[What the task requires]:
Gather every line in the records below that contains the string "major". Case matters.

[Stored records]

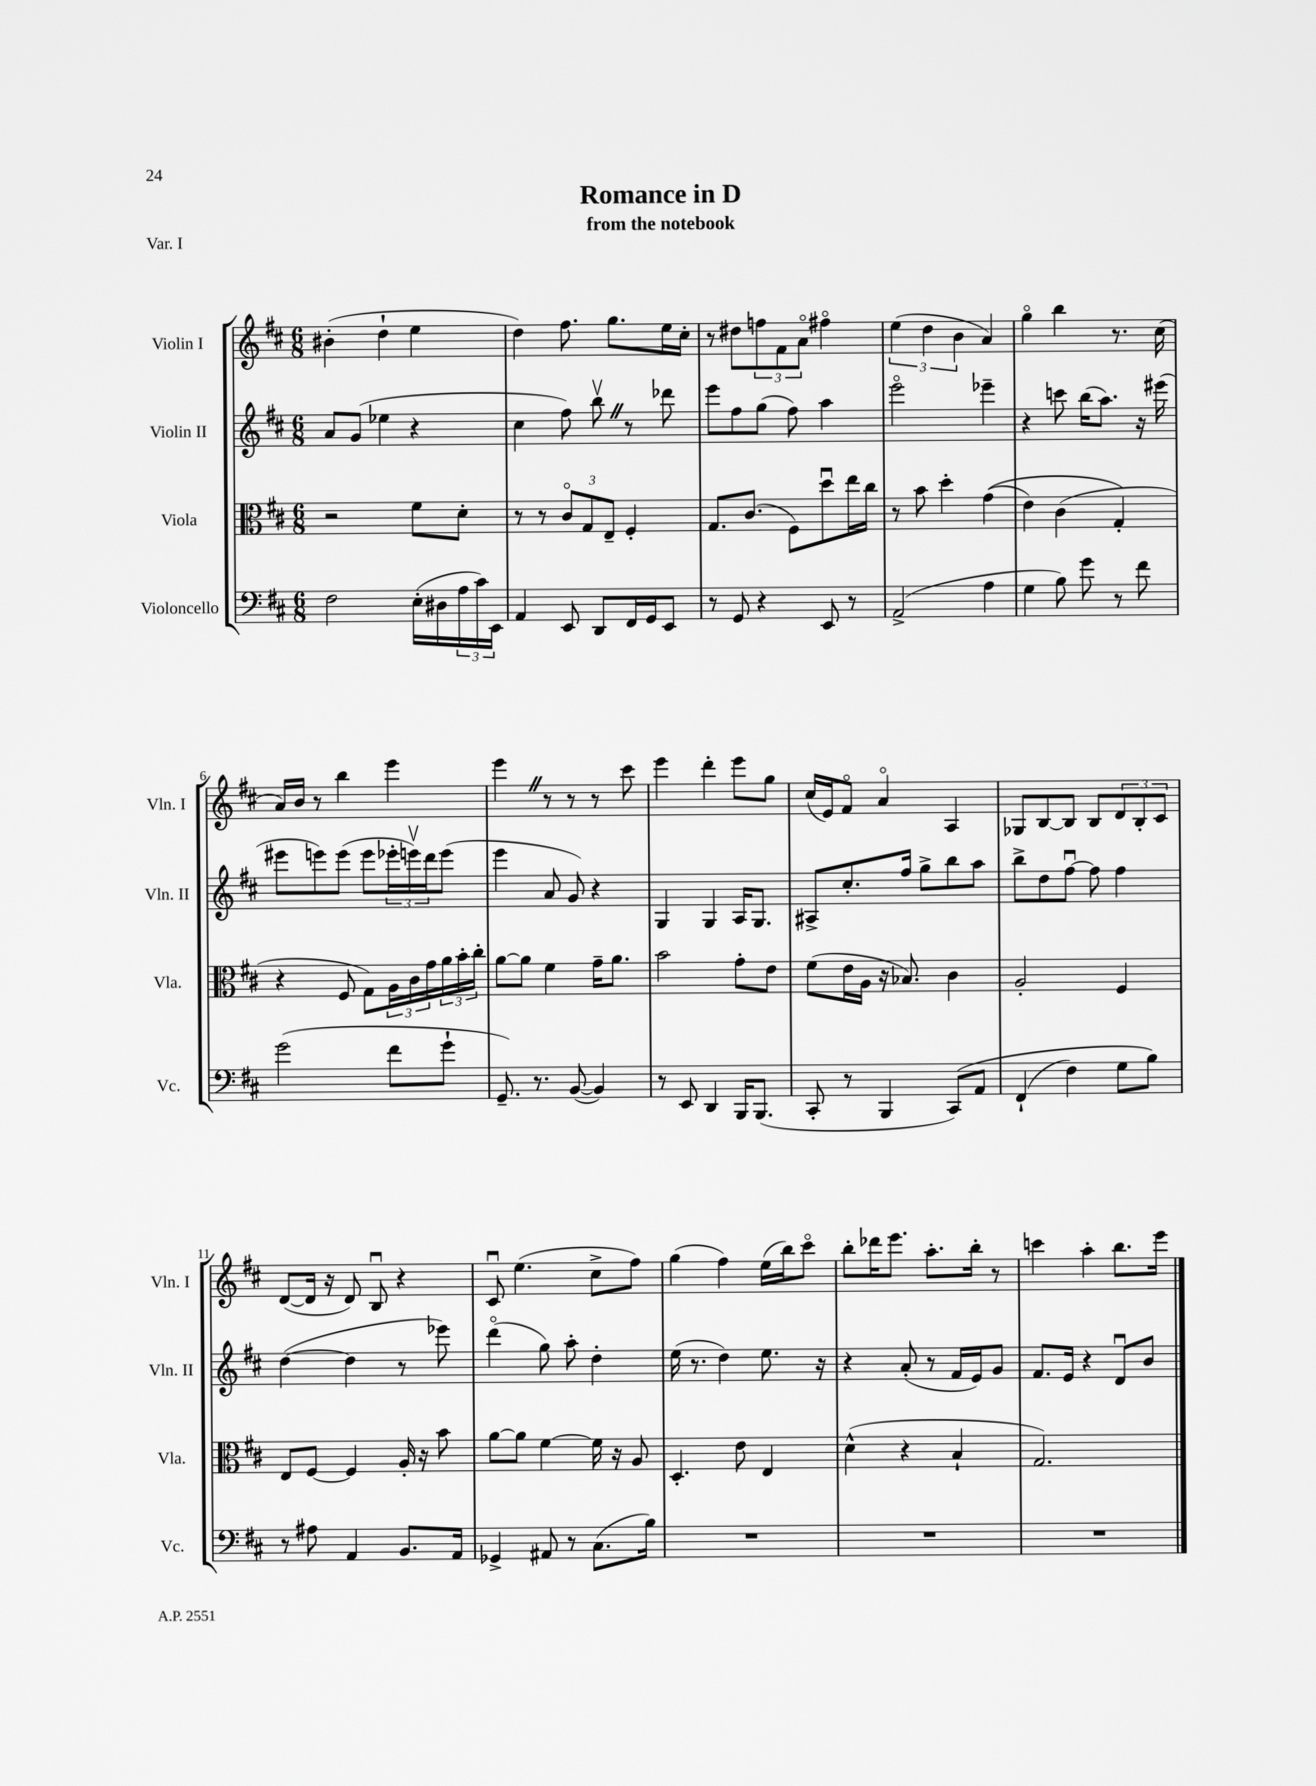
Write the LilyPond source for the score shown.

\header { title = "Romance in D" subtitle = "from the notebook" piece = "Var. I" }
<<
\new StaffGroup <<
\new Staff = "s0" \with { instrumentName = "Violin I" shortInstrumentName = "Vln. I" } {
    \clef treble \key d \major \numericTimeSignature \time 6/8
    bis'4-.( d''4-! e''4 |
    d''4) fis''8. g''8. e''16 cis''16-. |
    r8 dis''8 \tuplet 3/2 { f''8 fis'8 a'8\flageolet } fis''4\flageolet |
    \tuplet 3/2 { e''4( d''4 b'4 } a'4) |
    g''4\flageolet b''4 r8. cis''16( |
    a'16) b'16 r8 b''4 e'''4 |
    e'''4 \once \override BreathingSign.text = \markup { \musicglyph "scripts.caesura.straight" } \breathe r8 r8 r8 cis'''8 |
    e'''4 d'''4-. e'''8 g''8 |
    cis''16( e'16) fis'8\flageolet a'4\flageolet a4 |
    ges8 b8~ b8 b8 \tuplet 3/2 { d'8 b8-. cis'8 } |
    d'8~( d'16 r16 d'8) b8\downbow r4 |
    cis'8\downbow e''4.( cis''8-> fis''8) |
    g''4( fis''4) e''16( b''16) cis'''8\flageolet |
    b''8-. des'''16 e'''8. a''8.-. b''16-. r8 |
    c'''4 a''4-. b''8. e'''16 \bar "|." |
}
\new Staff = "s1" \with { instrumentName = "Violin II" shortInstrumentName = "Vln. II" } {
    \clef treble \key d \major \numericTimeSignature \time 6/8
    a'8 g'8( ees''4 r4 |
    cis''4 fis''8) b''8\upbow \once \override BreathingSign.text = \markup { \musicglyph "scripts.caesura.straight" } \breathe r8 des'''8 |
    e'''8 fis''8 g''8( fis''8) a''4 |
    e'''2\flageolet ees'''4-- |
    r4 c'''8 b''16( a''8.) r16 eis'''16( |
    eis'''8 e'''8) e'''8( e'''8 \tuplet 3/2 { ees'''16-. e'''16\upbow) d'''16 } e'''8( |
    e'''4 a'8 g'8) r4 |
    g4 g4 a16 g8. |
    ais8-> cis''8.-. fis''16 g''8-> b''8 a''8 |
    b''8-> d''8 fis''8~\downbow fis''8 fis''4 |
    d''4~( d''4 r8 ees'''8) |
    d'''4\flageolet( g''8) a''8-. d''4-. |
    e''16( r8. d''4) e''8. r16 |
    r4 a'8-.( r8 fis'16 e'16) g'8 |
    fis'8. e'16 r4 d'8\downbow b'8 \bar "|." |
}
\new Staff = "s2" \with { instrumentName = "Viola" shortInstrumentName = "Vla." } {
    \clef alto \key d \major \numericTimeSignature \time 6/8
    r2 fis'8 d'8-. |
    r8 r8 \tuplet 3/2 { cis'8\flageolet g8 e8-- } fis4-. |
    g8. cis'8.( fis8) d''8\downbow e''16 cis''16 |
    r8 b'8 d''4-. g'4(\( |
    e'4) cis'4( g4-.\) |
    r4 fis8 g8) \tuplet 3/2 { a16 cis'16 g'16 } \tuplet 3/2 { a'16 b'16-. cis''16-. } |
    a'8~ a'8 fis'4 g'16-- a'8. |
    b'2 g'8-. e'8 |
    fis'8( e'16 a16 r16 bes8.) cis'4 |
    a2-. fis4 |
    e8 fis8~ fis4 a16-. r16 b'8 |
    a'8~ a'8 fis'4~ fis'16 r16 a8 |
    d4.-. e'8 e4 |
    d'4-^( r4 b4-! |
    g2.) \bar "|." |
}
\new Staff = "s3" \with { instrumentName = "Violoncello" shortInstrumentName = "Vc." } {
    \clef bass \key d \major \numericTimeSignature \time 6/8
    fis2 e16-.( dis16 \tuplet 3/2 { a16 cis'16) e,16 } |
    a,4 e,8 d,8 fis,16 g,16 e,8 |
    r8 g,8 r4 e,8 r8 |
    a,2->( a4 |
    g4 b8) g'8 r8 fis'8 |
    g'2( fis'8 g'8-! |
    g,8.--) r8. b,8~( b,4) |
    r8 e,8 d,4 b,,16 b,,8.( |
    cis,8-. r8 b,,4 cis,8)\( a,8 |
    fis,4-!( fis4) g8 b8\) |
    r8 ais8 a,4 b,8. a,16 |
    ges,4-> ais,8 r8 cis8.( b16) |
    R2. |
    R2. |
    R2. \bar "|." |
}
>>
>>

[Expected answer]:
    \clef treble \key d \major \numericTimeSignature \time 6/8
    \clef treble \key d \major \numericTimeSignature \time 6/8
    \clef alto \key d \major \numericTimeSignature \time 6/8
    \clef bass \key d \major \numericTimeSignature \time 6/8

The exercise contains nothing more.